# EXTRACTED ENTRIES:
****************************************

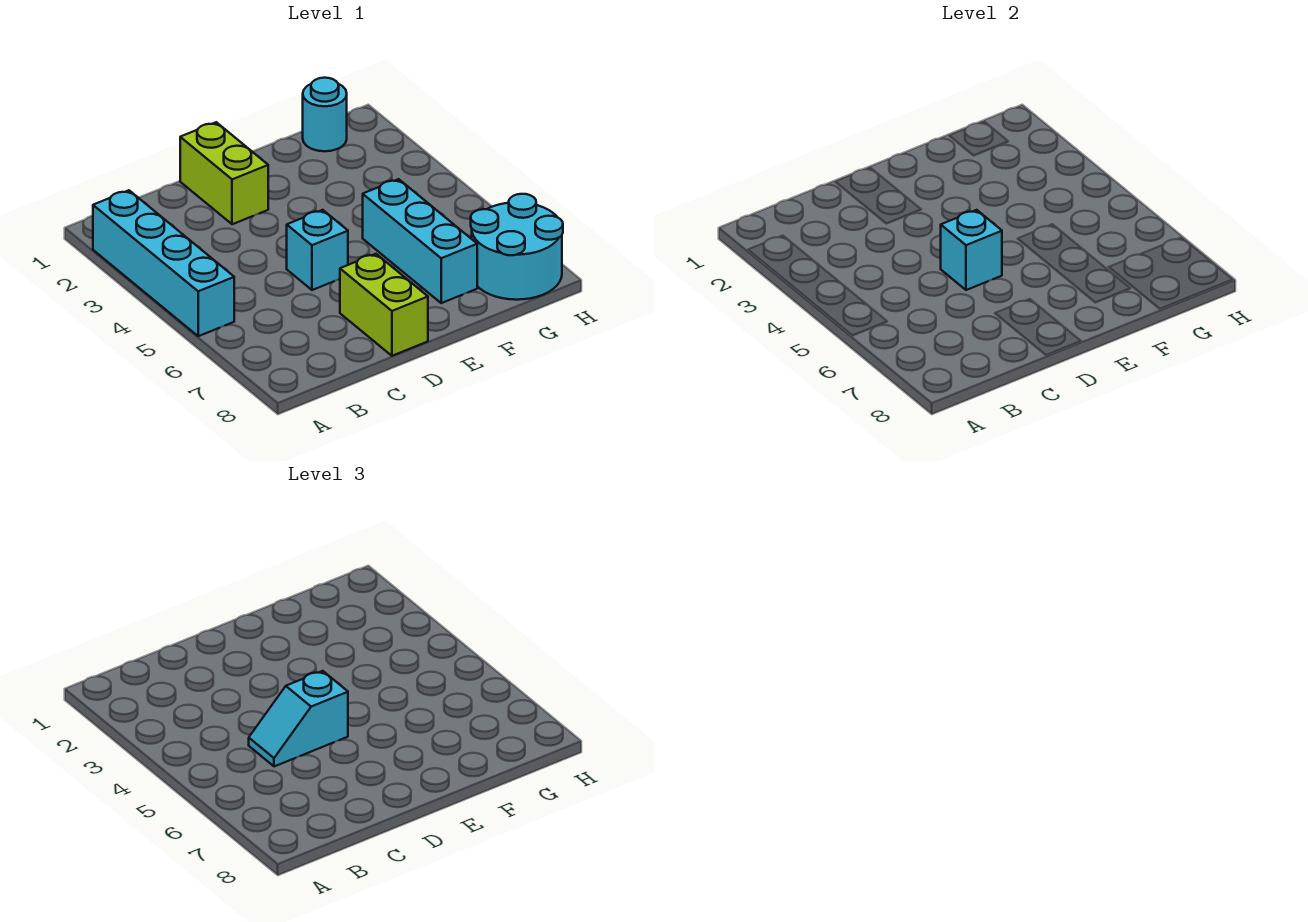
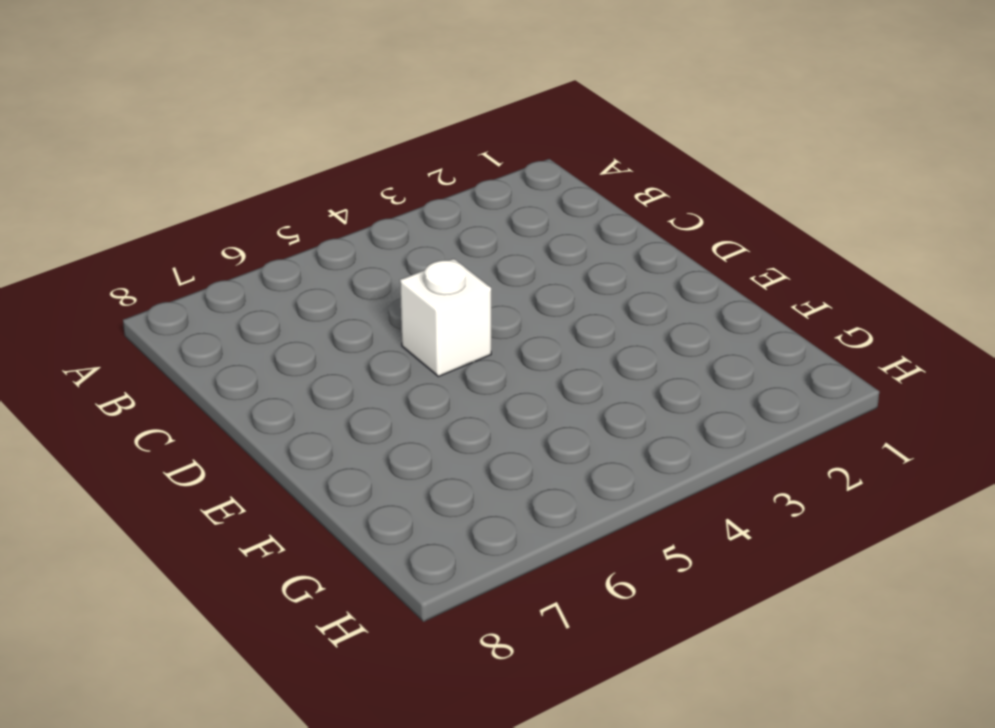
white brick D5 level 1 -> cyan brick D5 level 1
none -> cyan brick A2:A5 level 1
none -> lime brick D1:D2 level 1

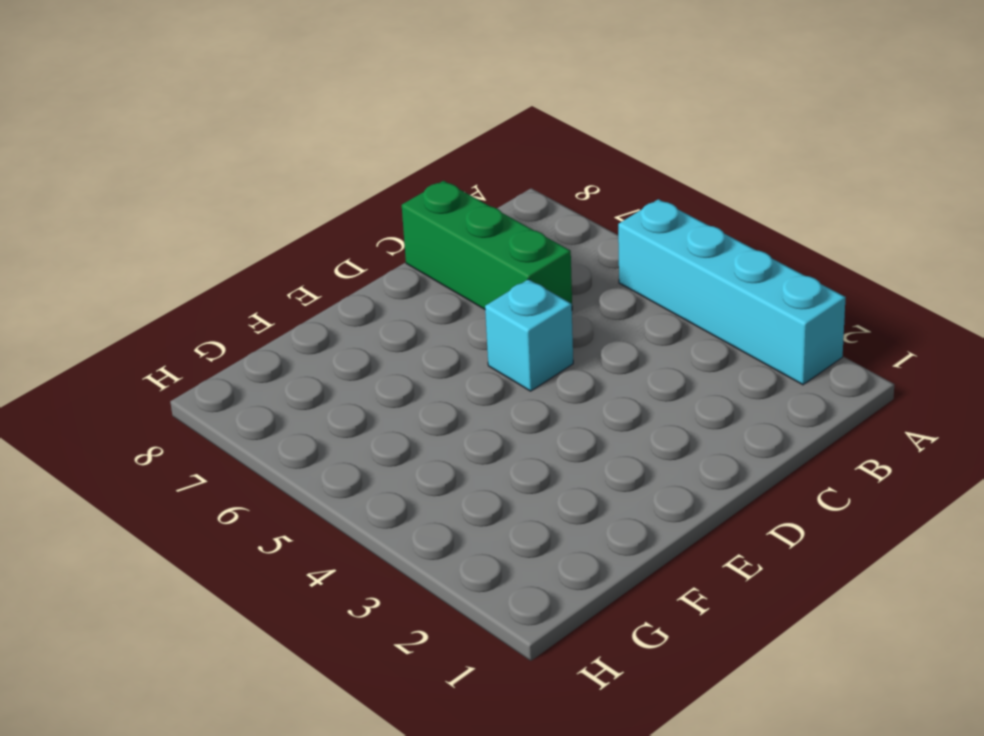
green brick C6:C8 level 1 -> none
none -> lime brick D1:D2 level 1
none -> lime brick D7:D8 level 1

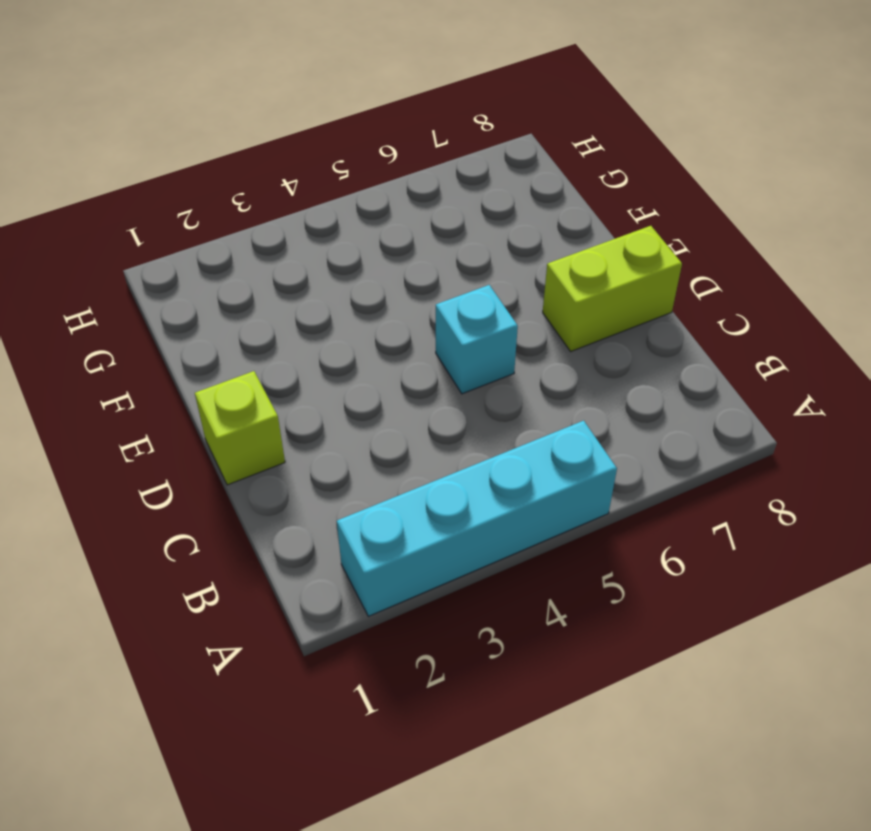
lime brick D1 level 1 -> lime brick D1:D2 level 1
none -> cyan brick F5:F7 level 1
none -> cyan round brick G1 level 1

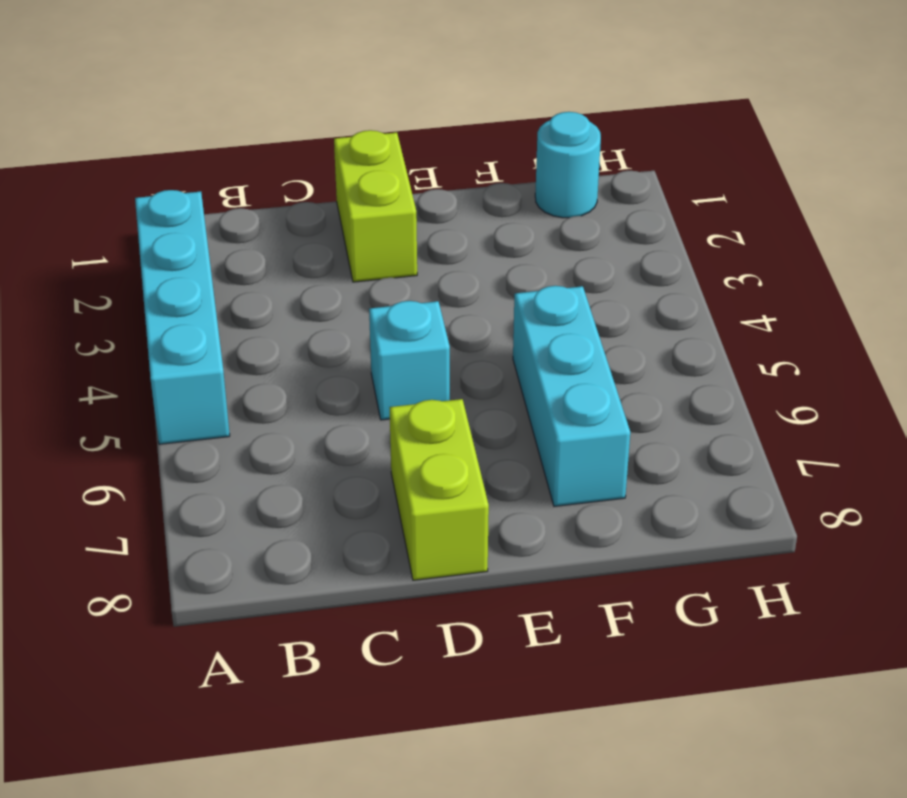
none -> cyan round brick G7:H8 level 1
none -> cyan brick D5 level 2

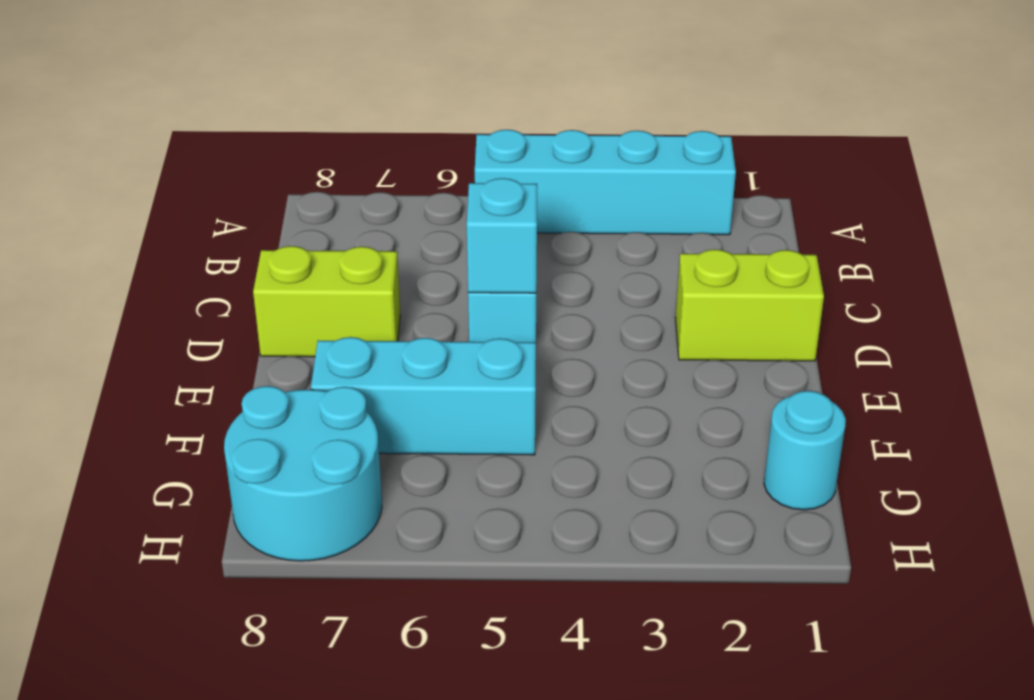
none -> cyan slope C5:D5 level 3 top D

****************************************

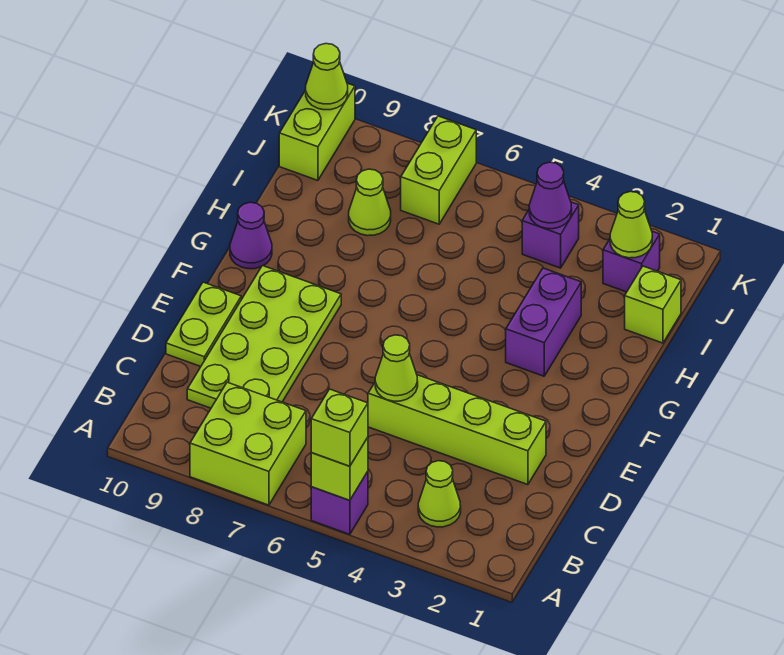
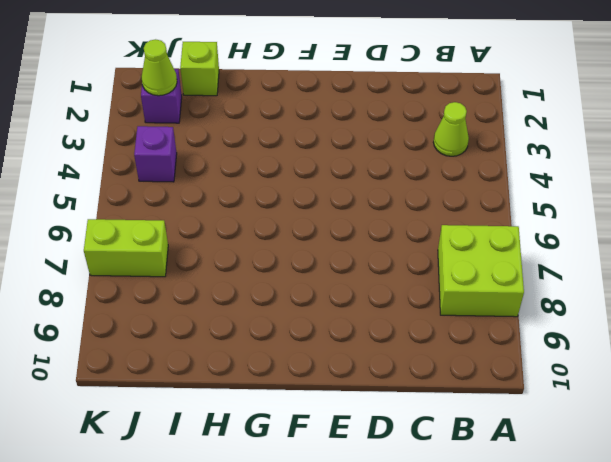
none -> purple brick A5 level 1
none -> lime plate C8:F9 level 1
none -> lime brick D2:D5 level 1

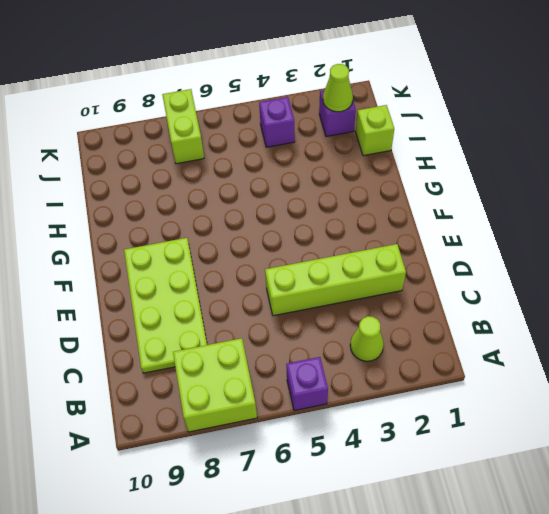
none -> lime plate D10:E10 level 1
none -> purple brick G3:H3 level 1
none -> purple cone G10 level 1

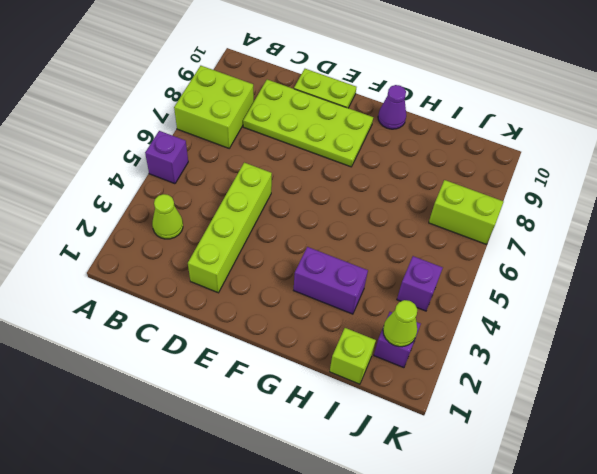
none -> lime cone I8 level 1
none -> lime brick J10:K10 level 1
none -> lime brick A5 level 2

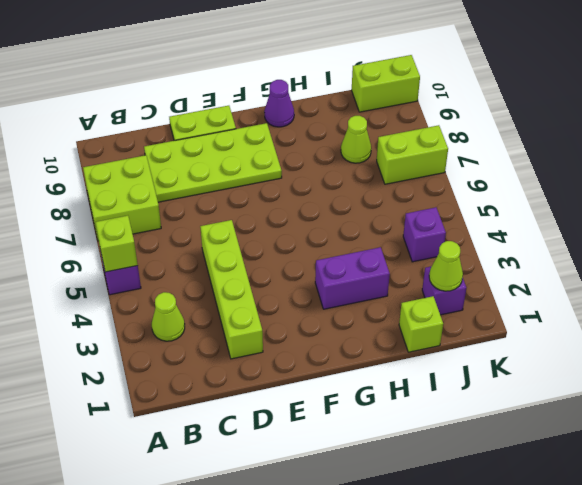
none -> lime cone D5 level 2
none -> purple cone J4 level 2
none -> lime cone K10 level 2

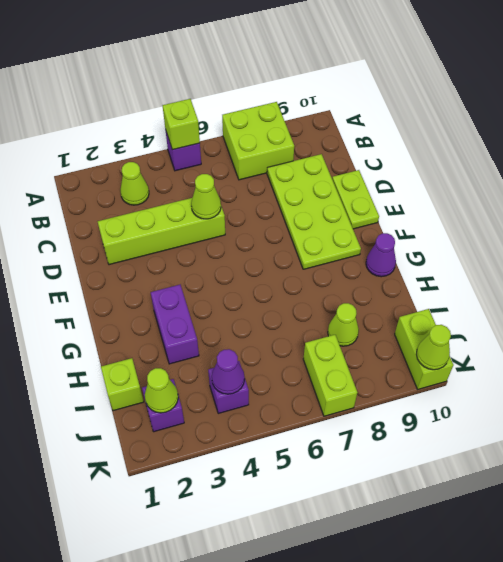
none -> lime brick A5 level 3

****************************************

# WHAT YOU NEED TO DO:
Every line of the entries that includes "cone" must be copied into the answer.

# REPLY TO THE EXERCISE:
none -> purple cone G10 level 1
none -> lime cone I8 level 1
none -> lime cone D5 level 2
none -> purple cone J4 level 2
none -> lime cone K10 level 2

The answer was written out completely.